### What the task asks:
Would you reproduce, word for word, only the lines running from the top of the data through the line containing "(337, 831) = (251, 511): pink", and none of the pictures?

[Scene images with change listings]
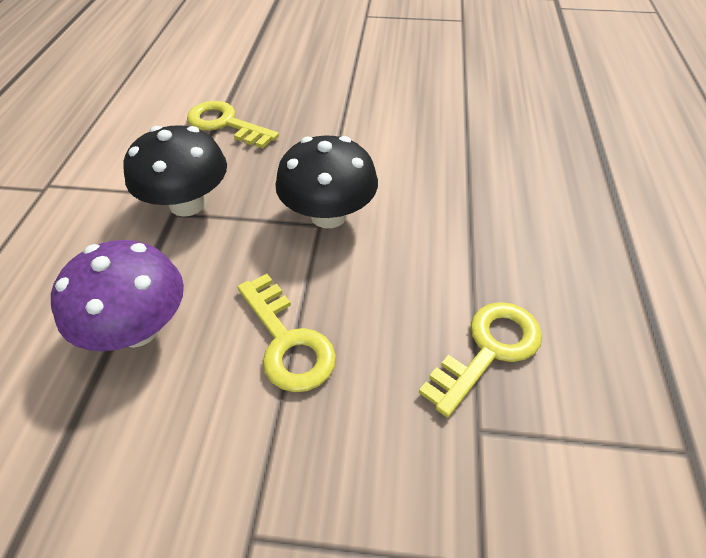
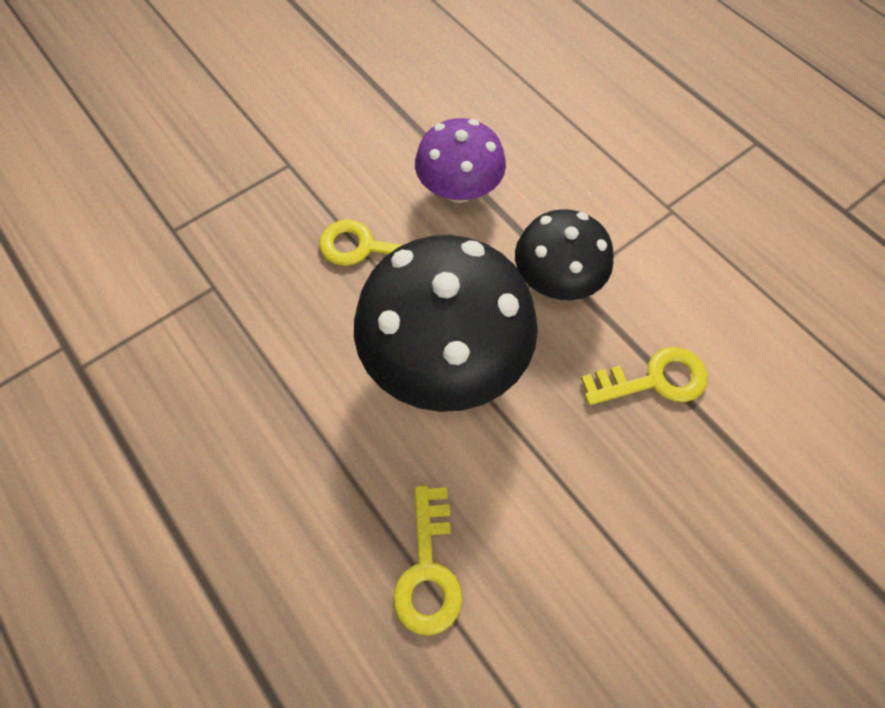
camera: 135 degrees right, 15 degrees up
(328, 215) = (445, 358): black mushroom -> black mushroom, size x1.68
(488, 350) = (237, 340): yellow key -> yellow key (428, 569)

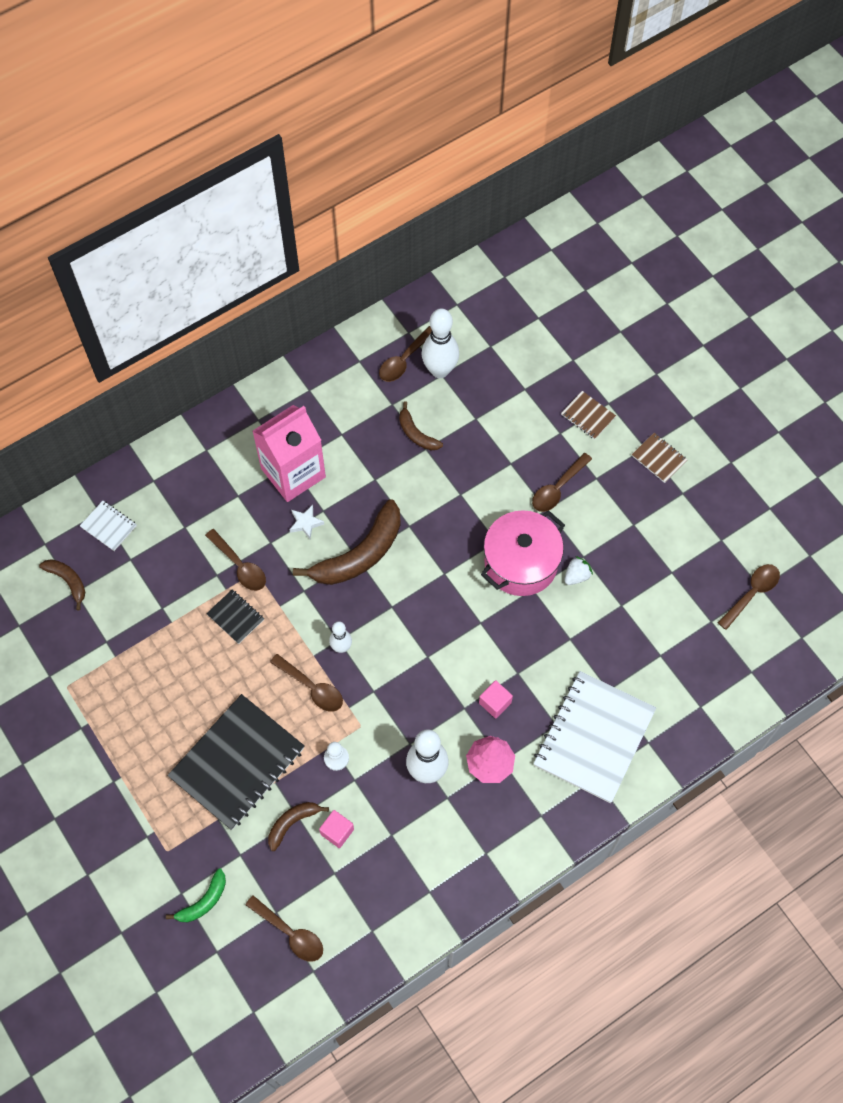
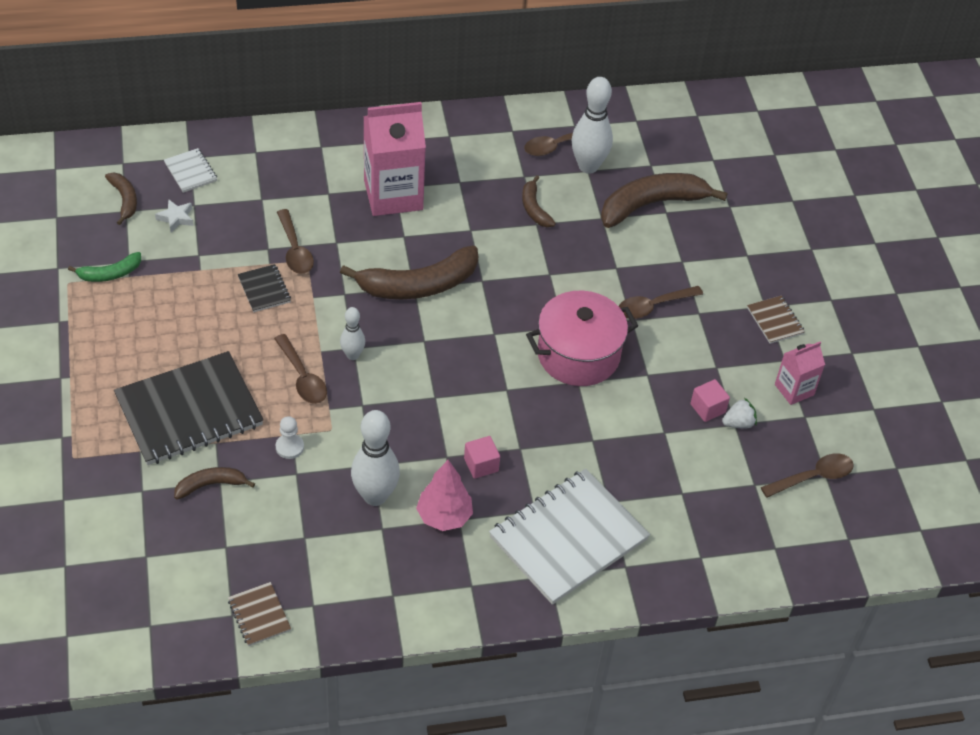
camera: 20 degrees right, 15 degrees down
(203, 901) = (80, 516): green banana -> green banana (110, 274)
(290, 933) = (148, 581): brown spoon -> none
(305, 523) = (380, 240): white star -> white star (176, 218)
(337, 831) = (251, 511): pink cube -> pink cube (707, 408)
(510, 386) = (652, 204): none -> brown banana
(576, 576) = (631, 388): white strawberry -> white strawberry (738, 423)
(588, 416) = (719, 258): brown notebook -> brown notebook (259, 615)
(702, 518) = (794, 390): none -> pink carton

### The completed task:
camera: 135 degrees right, 15 degrees up
(328, 215) = (445, 358): black mushroom -> black mushroom, size x1.68
(488, 350) = (237, 340): yellow key -> yellow key (428, 569)

camera: 20 degrees right, 15 degrees down
(203, 901) = (80, 516): green banana -> green banana (110, 274)
(290, 933) = (148, 581): brown spoon -> none
(305, 523) = (380, 240): white star -> white star (176, 218)
(337, 831) = (251, 511): pink cube -> pink cube (707, 408)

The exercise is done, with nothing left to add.